» **Work item**
Every entry below needs to be printed again exactly, with its pictures left out.

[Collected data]
———
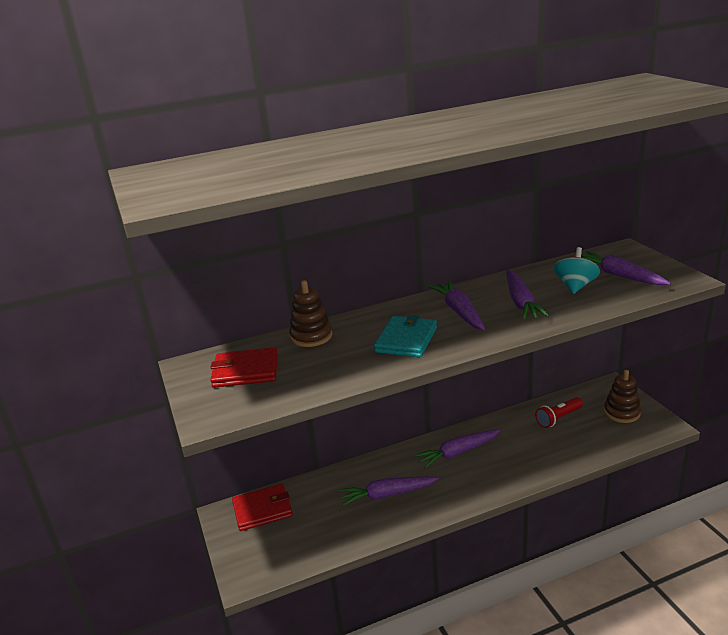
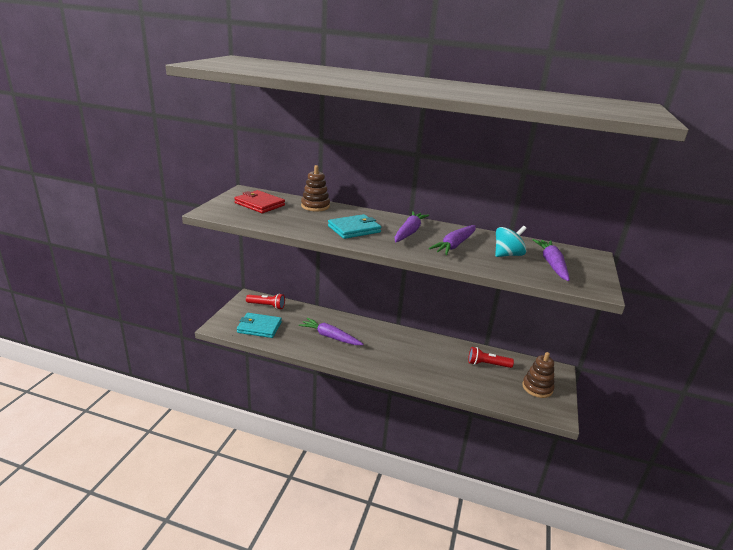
camera: 35 degrees right, 0 degrees up
(262, 510) = (267, 306): red wallet -> red flashlight
(295, 542) = (259, 327): none -> turquoise wallet
(457, 453) = (397, 343): purple carrot -> none

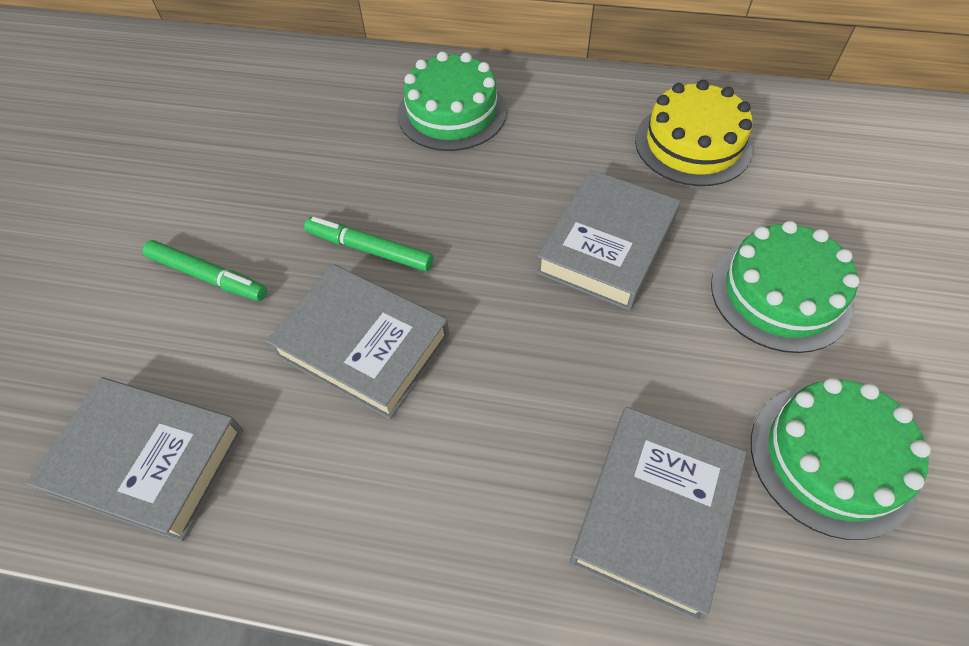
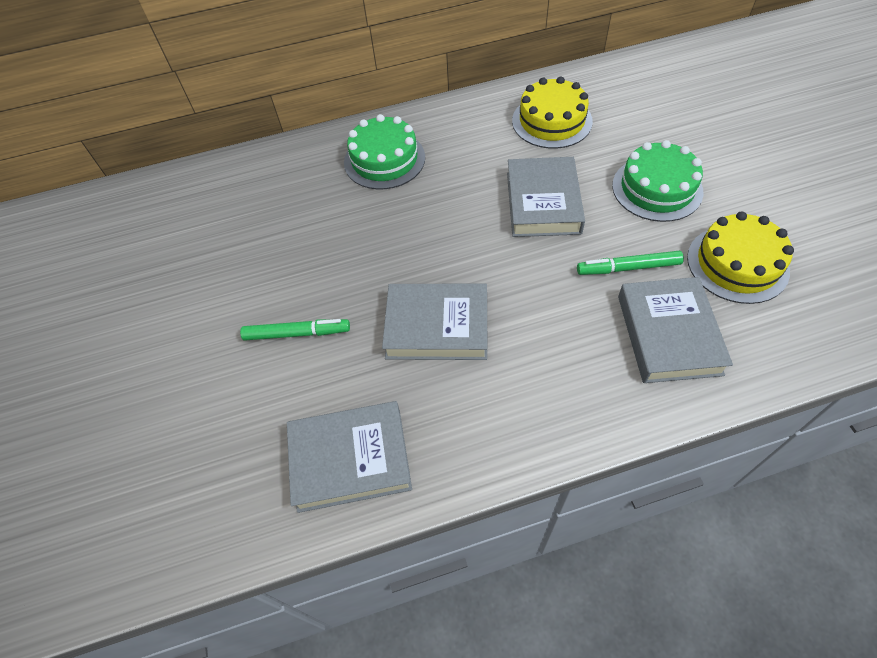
camera: 25 degrees left, 0 degrees up
(369, 250) = (396, 268): green marker -> green marker (628, 268)
(832, 458) = (737, 264): green cake -> yellow cake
———
» **Response for this exercise**
camera: 35 degrees right, 0 degrees up
(262, 510) = (267, 306): red wallet -> red flashlight
(295, 542) = (259, 327): none -> turquoise wallet
(457, 453) = (397, 343): purple carrot -> none

camera: 25 degrees left, 0 degrees up
(369, 250) = (396, 268): green marker -> green marker (628, 268)
(832, 458) = (737, 264): green cake -> yellow cake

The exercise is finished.